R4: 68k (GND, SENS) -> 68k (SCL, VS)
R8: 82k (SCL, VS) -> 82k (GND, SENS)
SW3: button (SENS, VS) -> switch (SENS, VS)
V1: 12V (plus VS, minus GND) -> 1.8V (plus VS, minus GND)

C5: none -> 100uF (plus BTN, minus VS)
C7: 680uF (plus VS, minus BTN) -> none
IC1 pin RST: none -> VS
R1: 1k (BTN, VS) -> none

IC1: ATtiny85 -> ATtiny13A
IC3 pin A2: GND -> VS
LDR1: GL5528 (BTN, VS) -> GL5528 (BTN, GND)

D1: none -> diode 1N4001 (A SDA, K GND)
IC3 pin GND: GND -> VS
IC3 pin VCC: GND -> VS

- Exercise
Among the lines of the data above, find those with the word "SENS" and show them.

- Task response
R4: 68k (GND, SENS) -> 68k (SCL, VS)
R8: 82k (SCL, VS) -> 82k (GND, SENS)
SW3: button (SENS, VS) -> switch (SENS, VS)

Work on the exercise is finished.